#### [Exercise goal]
An exact transcription of all the records, free of pictures, is the expected answer.

[Opening Data to process section]

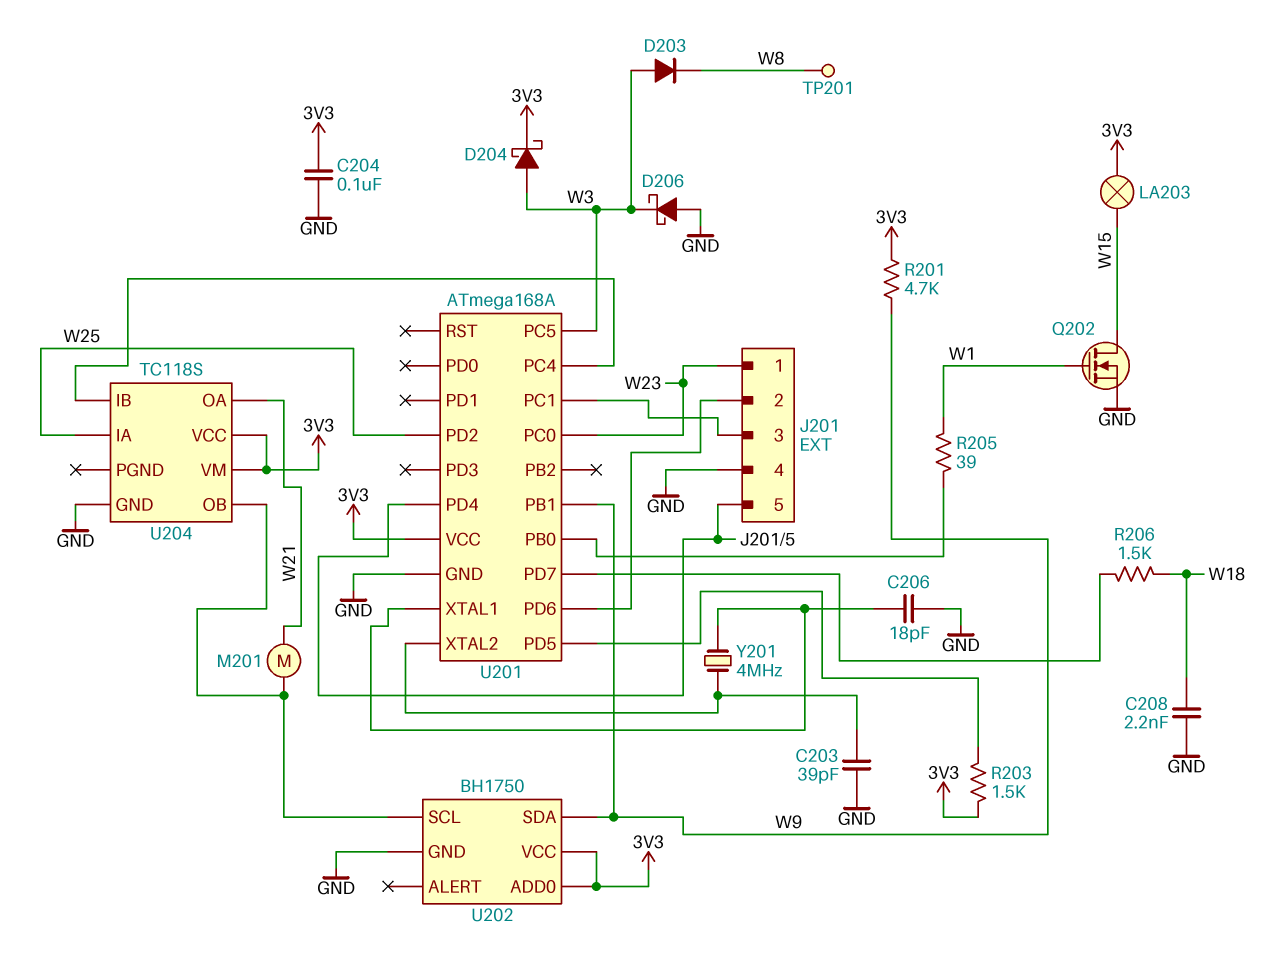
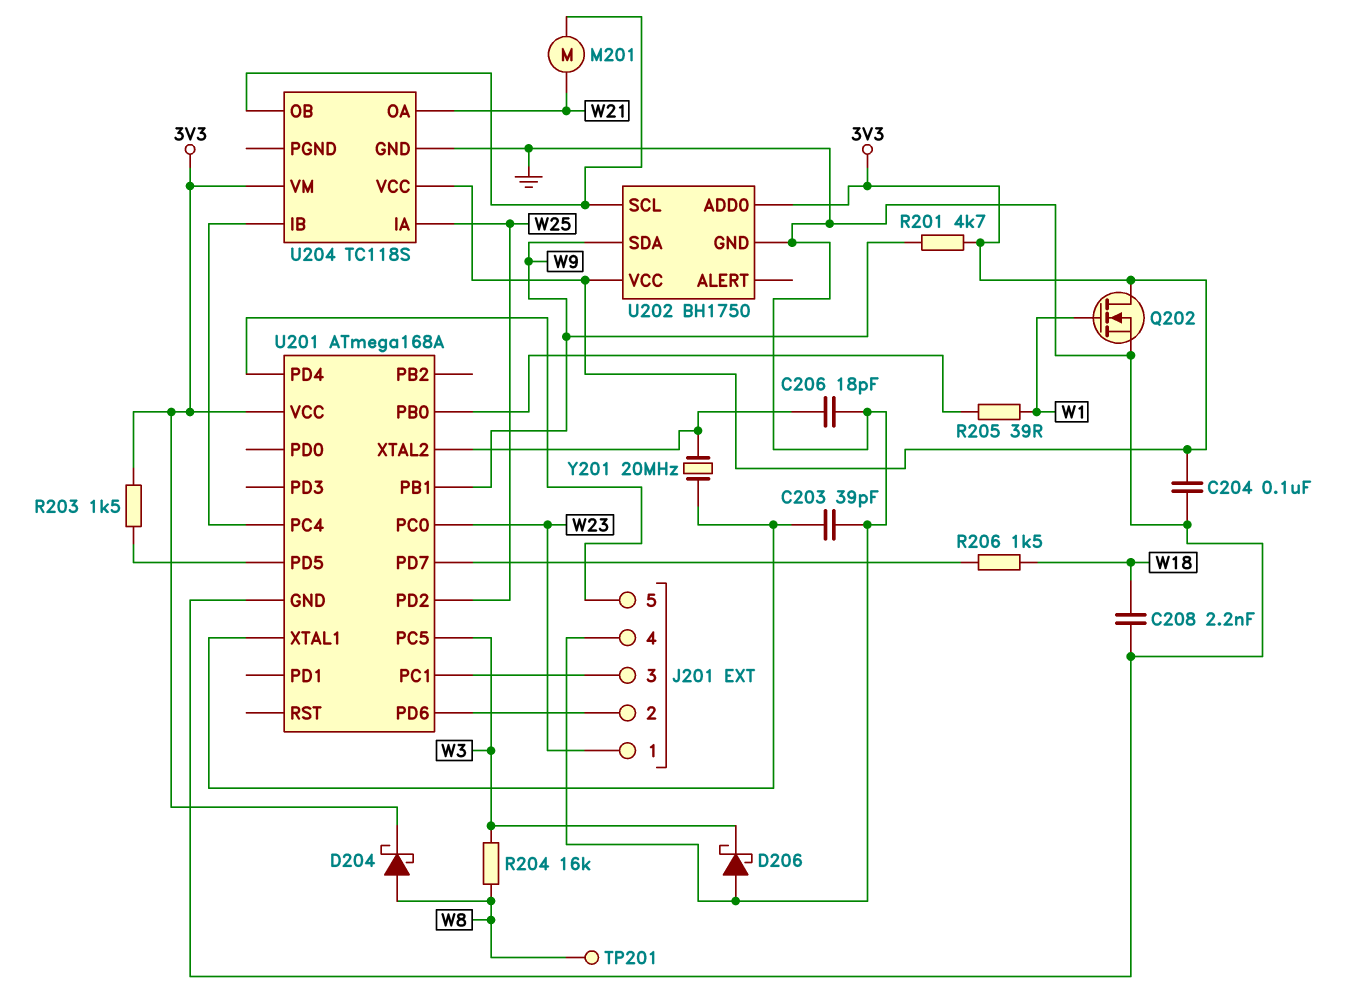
C203: 39pF (GND, U201/XTAL2) -> 39pF (GND, U201/XTAL1)
C206: 18pF (GND, U201/XTAL1) -> 18pF (GND, U201/XTAL2)
D203: diode (A W3, K W8) -> none
D204: schottky (A W3, K 3V3) -> schottky (A W8, K 3V3)
LA203: lamp (3V3, W15) -> none
Q202: NMOS (G W1, D W15, S GND) -> NMOS (G W1, D 3V3, S GND)
R204: none -> 16k (W3, W8)
Y201: 4MHz (U201/XTAL1, U201/XTAL2) -> 20MHz (U201/XTAL1, U201/XTAL2)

[Closing Data to process section]

#### [The completed task]
C203: 39pF (GND, U201/XTAL2) -> 39pF (GND, U201/XTAL1)
C206: 18pF (GND, U201/XTAL1) -> 18pF (GND, U201/XTAL2)
D203: diode (A W3, K W8) -> none
D204: schottky (A W3, K 3V3) -> schottky (A W8, K 3V3)
LA203: lamp (3V3, W15) -> none
Q202: NMOS (G W1, D W15, S GND) -> NMOS (G W1, D 3V3, S GND)
R204: none -> 16k (W3, W8)
Y201: 4MHz (U201/XTAL1, U201/XTAL2) -> 20MHz (U201/XTAL1, U201/XTAL2)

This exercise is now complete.